## Problem
Lines before the one containing "This is a 0.23" in the records below are to be left out; that line and all after it, through the end, are to be retyped exactly.

*** Source material ***

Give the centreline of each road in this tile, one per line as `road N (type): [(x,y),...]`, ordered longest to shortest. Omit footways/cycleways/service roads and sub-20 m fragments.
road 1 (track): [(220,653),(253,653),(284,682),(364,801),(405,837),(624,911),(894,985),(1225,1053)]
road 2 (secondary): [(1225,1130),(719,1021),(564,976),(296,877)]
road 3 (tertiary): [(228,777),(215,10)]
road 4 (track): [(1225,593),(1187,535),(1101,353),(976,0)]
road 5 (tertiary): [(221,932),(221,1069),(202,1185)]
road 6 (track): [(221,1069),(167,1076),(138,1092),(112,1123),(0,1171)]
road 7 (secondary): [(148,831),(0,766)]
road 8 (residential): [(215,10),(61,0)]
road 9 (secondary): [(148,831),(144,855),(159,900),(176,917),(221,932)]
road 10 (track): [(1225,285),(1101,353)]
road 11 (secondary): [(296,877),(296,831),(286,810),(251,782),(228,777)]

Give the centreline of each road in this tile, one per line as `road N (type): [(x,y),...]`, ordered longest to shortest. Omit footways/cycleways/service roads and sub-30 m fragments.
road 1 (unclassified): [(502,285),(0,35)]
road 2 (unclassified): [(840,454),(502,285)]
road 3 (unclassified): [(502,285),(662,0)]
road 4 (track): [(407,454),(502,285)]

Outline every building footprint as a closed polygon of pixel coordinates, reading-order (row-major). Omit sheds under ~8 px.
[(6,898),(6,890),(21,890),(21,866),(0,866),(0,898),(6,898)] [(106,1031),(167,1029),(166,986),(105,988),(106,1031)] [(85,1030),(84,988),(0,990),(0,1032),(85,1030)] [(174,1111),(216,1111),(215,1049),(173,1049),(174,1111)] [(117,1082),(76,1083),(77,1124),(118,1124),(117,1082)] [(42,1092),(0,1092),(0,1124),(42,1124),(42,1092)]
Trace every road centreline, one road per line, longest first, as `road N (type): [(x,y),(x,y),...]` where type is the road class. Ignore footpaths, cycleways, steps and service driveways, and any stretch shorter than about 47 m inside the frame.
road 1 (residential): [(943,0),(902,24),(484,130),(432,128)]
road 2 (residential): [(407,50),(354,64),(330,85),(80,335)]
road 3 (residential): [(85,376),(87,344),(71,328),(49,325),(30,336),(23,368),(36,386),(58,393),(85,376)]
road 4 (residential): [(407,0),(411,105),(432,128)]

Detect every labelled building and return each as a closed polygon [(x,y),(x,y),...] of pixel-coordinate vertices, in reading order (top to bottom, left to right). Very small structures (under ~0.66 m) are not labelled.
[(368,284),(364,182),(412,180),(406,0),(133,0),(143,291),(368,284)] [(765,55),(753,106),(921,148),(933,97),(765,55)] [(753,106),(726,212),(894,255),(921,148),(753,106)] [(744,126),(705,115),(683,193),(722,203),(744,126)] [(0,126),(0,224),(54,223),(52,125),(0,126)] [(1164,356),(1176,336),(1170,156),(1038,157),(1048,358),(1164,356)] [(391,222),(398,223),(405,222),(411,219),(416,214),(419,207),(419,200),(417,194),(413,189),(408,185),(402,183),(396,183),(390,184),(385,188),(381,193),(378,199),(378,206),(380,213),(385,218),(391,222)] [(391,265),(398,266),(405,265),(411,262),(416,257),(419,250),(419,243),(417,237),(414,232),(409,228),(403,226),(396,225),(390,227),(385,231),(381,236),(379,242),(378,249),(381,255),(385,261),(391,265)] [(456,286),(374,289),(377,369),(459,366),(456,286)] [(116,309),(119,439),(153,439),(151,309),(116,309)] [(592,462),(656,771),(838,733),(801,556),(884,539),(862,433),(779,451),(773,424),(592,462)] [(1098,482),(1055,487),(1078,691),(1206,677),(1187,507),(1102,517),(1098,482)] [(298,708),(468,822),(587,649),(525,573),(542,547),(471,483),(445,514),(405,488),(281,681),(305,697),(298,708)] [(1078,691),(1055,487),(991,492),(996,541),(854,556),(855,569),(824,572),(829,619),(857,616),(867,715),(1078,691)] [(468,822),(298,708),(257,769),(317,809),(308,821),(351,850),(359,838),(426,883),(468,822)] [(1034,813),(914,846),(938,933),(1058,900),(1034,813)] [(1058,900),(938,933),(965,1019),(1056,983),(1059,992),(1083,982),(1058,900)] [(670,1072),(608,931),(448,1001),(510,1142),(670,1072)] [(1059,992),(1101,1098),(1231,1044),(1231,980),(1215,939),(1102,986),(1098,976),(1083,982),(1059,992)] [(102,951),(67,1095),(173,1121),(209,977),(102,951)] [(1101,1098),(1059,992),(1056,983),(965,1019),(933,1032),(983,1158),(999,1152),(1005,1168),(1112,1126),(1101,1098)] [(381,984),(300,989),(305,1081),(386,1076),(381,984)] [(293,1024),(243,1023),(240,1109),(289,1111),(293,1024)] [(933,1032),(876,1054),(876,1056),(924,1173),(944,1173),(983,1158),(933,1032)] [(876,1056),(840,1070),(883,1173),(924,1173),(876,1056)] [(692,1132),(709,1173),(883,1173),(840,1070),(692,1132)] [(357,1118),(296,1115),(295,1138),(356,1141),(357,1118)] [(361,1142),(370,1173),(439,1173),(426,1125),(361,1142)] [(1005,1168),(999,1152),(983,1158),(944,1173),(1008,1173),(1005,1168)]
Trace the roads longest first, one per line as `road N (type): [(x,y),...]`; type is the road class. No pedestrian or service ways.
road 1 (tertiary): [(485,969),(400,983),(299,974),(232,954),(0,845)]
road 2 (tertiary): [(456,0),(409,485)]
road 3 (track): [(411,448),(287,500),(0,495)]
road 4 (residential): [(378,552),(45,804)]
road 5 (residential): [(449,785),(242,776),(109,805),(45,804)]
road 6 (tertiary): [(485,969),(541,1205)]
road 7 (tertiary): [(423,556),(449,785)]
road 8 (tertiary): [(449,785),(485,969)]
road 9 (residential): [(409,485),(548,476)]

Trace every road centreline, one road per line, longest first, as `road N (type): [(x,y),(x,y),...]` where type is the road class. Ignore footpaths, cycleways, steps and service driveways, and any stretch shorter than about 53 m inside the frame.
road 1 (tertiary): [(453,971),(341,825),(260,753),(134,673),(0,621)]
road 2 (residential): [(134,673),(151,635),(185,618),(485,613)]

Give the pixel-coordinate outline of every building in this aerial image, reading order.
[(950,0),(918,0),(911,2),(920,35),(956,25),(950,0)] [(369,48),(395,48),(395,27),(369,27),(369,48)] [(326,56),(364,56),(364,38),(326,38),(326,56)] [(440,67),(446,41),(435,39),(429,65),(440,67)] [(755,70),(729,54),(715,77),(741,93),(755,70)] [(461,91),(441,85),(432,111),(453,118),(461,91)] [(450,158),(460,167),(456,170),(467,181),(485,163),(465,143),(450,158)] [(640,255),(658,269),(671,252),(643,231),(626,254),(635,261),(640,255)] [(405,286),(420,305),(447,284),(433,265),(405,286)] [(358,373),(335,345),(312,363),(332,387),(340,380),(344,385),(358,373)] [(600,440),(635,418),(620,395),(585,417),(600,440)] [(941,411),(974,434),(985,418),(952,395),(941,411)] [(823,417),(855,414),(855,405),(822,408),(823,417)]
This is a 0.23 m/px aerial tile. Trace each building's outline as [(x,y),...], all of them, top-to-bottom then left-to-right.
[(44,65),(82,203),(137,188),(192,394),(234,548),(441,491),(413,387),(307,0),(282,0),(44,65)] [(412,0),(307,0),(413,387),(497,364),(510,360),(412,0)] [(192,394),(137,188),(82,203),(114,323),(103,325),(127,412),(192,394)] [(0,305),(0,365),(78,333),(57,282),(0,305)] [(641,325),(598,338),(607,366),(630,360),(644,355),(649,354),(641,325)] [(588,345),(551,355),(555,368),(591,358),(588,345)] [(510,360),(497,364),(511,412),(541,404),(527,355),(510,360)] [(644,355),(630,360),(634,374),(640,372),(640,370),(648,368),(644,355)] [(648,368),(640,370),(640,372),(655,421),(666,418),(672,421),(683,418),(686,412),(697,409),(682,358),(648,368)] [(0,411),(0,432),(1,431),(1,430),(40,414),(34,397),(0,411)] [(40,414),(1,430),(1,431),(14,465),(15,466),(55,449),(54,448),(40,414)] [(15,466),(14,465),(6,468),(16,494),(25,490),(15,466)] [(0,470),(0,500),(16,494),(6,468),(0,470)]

*** End of Source material ***

## Expected output
This is a 0.23 m/px aerial tile. Trace each building's outline as [(x,y),...], all of them, top-to-bottom then left-to-right.
[(44,65),(82,203),(137,188),(192,394),(234,548),(441,491),(413,387),(307,0),(282,0),(44,65)] [(412,0),(307,0),(413,387),(497,364),(510,360),(412,0)] [(192,394),(137,188),(82,203),(114,323),(103,325),(127,412),(192,394)] [(0,305),(0,365),(78,333),(57,282),(0,305)] [(641,325),(598,338),(607,366),(630,360),(644,355),(649,354),(641,325)] [(588,345),(551,355),(555,368),(591,358),(588,345)] [(510,360),(497,364),(511,412),(541,404),(527,355),(510,360)] [(644,355),(630,360),(634,374),(640,372),(640,370),(648,368),(644,355)] [(648,368),(640,370),(640,372),(655,421),(666,418),(672,421),(683,418),(686,412),(697,409),(682,358),(648,368)] [(0,411),(0,432),(1,431),(1,430),(40,414),(34,397),(0,411)] [(40,414),(1,430),(1,431),(14,465),(15,466),(55,449),(54,448),(40,414)] [(15,466),(14,465),(6,468),(16,494),(25,490),(15,466)] [(0,470),(0,500),(16,494),(6,468),(0,470)]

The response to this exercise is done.